**WHAT YOU NEED TO DO:** Both the line containing "camera: 85 degrees left, 15 degrees up" and the line containing "(537, 261) = (349, 212): green" belong to the span. Output exactly that span from the listing below, and nothing outside it.

**RAW DATA:**
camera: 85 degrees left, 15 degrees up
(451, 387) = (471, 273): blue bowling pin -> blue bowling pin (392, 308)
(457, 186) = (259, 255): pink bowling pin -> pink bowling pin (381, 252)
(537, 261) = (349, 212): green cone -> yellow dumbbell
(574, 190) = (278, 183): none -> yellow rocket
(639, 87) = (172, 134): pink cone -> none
---
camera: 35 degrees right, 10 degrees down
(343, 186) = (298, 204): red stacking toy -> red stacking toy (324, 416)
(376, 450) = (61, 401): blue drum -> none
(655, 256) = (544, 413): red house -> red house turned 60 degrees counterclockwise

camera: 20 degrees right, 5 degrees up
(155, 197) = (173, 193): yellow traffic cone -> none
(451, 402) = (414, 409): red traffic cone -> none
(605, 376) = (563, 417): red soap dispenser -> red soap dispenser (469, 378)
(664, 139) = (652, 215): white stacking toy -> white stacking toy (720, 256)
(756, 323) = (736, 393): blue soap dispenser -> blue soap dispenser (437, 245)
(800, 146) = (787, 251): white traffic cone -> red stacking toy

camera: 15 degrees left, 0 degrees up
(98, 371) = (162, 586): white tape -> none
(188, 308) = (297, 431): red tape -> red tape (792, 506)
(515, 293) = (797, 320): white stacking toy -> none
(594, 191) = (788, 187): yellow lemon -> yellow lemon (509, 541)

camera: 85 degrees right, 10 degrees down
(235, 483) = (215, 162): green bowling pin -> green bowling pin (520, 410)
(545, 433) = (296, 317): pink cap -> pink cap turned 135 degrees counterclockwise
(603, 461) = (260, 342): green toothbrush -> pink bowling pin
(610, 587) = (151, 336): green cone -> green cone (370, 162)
...
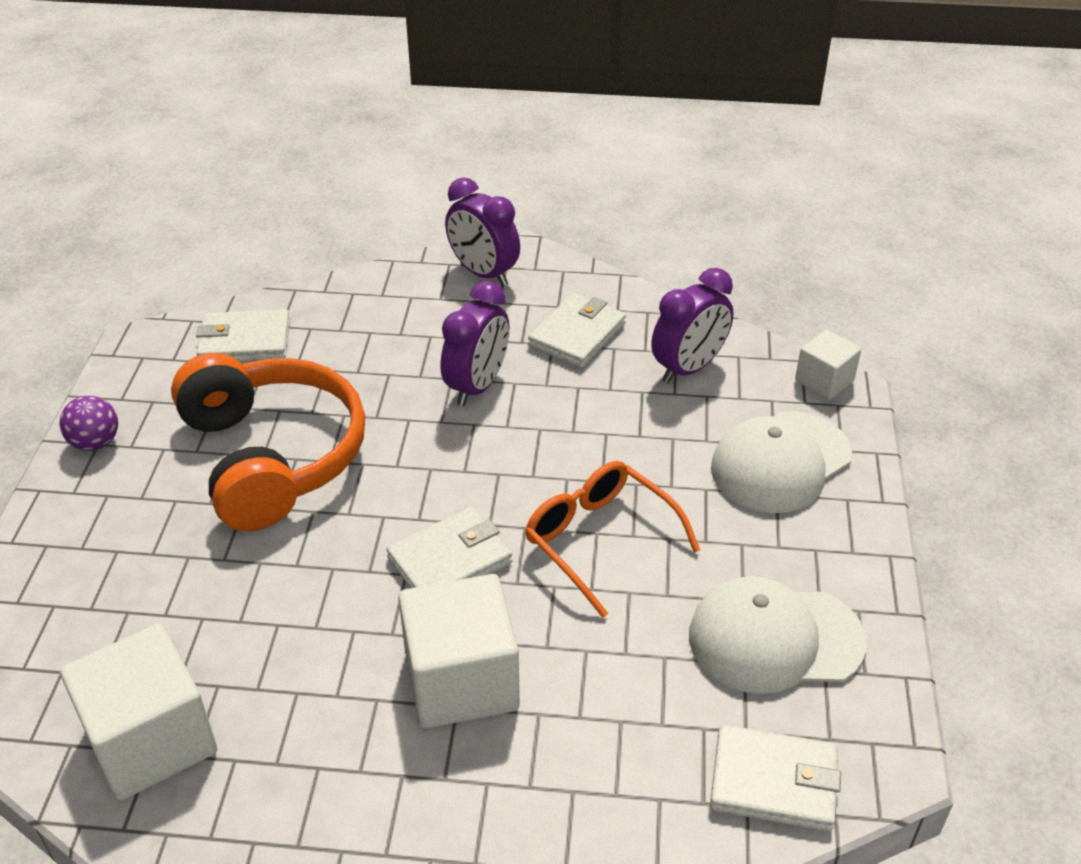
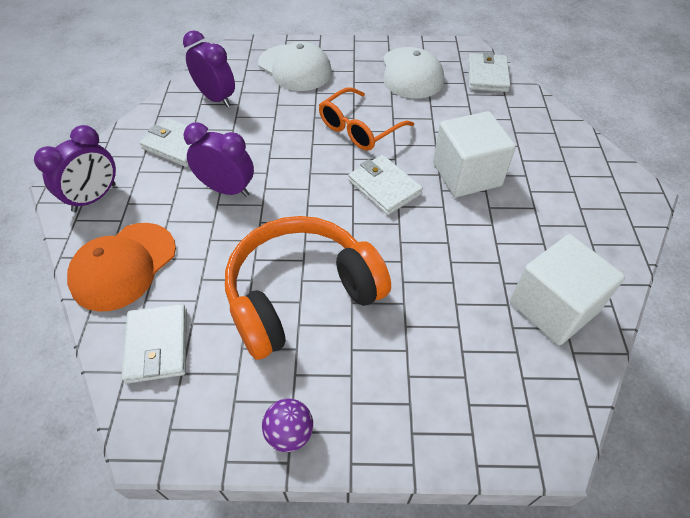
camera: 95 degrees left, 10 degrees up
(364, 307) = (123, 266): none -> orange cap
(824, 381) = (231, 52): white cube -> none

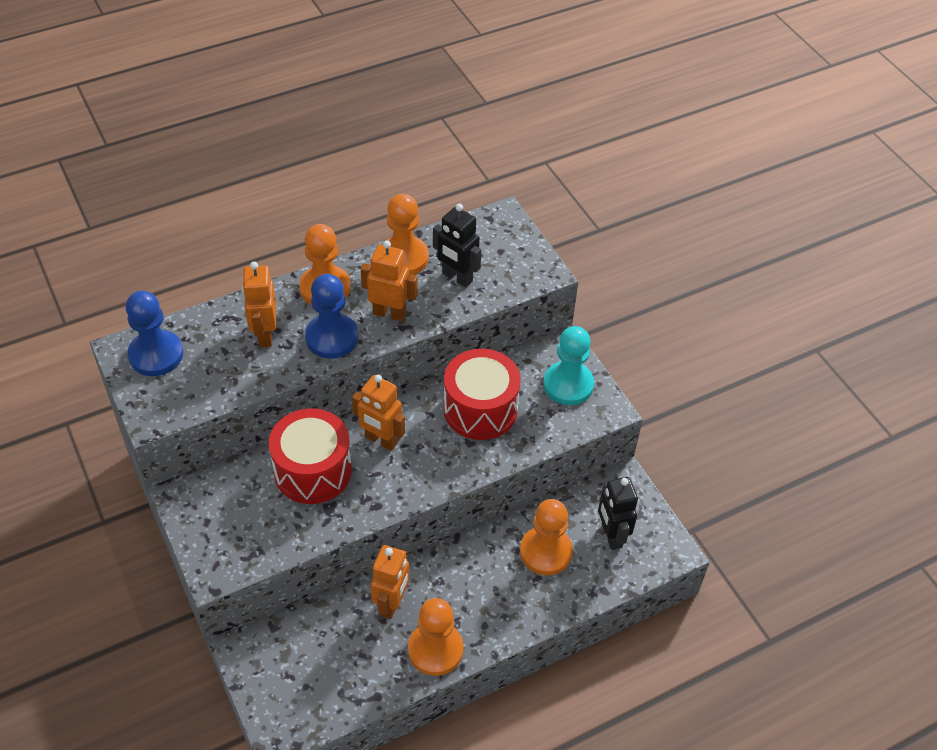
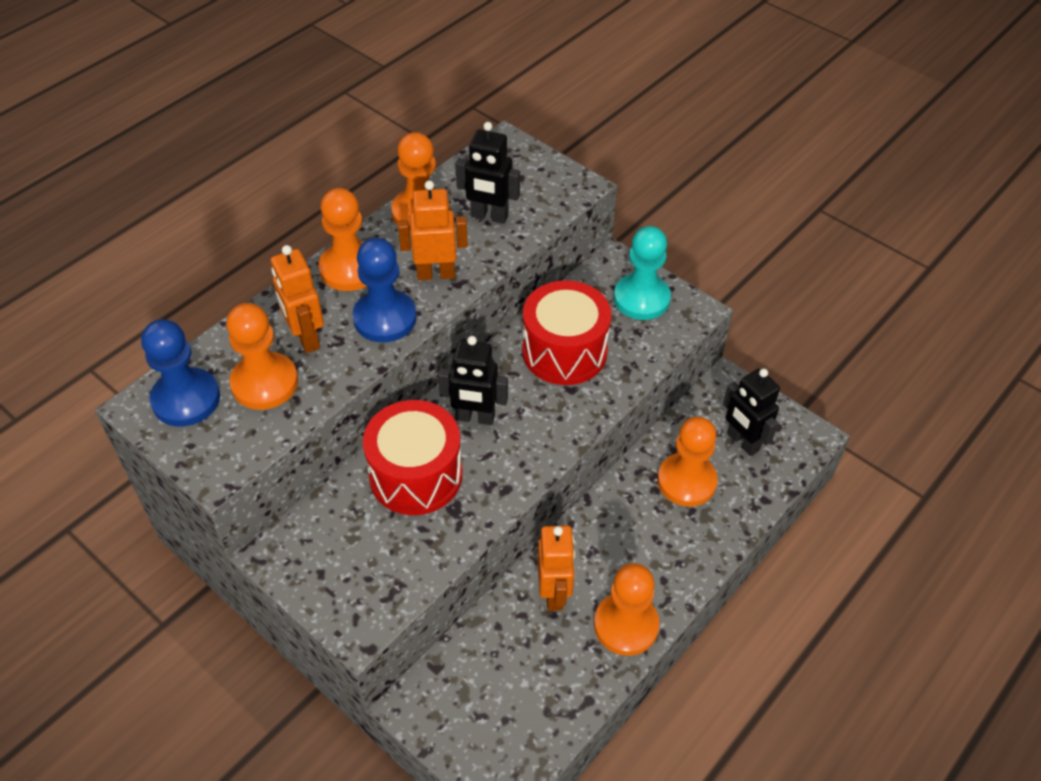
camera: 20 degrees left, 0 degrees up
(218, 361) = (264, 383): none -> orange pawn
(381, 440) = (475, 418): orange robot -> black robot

**RESULT:**
camera: 85 degrees left, 15 degrees up
(451, 387) = (471, 273): blue bowling pin -> blue bowling pin (392, 308)
(457, 186) = (259, 255): pink bowling pin -> pink bowling pin (381, 252)
(537, 261) = (349, 212): green cone -> yellow dumbbell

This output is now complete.